◆ **Task statement**: The answer is one number. Say how many lines in the entries below include the word "blue".

◆ **Data for this exercise**:
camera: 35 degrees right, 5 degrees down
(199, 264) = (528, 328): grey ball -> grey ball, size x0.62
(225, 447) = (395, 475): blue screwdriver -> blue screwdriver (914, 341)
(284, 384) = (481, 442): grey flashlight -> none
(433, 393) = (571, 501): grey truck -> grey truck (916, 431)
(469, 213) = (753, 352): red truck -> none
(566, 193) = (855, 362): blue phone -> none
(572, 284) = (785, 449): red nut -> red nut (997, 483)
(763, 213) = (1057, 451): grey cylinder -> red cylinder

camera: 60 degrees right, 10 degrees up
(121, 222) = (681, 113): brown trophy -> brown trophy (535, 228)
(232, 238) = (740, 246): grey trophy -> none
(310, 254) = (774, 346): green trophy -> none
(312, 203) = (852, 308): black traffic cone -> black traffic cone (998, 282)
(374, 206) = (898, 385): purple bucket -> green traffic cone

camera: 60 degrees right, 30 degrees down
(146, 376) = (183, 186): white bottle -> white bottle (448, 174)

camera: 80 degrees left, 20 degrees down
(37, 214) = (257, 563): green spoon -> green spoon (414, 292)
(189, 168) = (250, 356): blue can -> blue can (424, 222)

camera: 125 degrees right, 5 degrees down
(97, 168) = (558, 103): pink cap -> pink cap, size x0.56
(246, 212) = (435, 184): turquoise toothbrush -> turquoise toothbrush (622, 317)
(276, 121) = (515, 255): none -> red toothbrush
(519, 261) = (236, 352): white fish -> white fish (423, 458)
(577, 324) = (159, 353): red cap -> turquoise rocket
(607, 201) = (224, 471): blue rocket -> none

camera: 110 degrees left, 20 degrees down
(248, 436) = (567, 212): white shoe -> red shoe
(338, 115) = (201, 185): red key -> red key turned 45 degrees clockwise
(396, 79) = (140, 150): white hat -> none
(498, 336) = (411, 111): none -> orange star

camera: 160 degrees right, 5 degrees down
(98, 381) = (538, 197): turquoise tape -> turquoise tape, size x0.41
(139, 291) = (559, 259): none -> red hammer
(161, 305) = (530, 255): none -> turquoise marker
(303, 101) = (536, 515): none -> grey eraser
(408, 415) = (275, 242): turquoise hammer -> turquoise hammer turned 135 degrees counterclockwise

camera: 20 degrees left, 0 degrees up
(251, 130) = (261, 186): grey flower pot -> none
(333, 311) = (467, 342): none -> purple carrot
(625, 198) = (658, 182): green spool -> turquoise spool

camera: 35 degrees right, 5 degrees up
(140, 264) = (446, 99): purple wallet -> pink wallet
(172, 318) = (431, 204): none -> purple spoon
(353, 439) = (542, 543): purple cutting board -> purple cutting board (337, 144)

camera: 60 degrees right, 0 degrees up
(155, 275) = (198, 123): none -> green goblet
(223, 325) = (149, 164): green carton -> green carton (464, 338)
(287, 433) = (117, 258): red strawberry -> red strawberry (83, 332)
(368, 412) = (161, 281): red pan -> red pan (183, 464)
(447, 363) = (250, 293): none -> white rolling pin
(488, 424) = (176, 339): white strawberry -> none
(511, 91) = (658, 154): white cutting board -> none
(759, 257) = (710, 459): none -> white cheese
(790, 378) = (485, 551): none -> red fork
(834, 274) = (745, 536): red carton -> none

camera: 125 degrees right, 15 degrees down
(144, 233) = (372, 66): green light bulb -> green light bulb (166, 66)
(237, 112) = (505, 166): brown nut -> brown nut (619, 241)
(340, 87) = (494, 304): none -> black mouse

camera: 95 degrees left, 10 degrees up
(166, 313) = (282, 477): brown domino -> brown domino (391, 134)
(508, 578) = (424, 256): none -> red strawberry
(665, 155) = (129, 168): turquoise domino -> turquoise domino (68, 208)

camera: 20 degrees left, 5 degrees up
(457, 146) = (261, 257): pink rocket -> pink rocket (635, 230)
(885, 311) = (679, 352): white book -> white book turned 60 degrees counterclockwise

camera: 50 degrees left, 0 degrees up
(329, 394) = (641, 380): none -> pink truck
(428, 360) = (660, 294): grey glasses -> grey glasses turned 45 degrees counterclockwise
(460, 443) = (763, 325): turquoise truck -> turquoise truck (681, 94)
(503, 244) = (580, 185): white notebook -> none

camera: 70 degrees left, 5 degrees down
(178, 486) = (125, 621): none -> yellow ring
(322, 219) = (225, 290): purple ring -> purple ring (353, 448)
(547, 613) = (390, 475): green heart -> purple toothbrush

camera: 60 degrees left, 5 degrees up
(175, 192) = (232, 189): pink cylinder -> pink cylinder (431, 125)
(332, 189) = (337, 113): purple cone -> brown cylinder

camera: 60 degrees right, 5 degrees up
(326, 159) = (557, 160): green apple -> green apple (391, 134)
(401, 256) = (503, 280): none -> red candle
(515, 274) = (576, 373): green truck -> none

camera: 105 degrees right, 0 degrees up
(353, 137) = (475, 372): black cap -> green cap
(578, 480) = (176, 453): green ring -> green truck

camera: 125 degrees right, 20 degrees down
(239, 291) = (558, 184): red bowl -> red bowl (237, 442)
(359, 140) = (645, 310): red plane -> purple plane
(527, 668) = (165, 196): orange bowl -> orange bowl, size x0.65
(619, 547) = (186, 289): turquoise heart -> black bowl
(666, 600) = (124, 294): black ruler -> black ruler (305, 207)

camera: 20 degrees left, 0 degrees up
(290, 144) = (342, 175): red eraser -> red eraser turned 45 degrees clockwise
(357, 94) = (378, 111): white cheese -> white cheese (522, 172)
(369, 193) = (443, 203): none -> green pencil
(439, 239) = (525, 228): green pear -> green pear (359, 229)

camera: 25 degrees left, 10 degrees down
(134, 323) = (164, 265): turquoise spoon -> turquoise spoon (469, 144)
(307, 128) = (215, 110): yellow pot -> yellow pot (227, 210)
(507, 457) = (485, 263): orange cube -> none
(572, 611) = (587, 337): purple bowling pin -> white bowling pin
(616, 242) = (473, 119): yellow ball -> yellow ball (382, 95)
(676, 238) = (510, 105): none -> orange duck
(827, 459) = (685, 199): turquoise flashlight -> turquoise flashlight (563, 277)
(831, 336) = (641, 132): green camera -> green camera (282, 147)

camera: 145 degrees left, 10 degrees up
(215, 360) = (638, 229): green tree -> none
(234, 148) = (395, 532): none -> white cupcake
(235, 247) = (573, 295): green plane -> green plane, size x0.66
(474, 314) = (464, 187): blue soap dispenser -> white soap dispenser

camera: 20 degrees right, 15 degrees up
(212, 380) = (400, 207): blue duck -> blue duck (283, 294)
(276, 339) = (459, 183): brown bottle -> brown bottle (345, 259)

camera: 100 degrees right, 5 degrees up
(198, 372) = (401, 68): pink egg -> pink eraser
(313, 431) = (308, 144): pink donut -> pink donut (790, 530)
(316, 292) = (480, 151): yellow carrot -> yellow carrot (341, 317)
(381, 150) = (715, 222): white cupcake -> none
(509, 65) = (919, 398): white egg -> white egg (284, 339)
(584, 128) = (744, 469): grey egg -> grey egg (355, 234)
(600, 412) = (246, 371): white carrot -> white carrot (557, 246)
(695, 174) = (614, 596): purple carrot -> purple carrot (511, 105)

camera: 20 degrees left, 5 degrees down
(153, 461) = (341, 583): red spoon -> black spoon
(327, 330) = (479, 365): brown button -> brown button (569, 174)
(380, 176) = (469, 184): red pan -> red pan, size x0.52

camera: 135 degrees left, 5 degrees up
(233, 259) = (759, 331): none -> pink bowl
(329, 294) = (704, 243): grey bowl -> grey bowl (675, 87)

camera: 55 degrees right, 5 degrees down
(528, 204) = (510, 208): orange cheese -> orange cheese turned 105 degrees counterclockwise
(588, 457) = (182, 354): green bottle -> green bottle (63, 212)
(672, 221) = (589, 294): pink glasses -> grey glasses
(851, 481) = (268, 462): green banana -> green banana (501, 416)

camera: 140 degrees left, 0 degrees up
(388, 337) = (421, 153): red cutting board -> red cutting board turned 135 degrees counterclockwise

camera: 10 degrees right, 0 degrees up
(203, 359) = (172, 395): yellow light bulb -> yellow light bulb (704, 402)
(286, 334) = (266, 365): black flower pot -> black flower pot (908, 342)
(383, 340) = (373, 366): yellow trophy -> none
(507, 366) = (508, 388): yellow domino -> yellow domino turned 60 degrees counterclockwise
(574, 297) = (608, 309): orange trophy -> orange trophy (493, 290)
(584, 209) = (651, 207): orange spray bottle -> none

◆ **The answer**: 6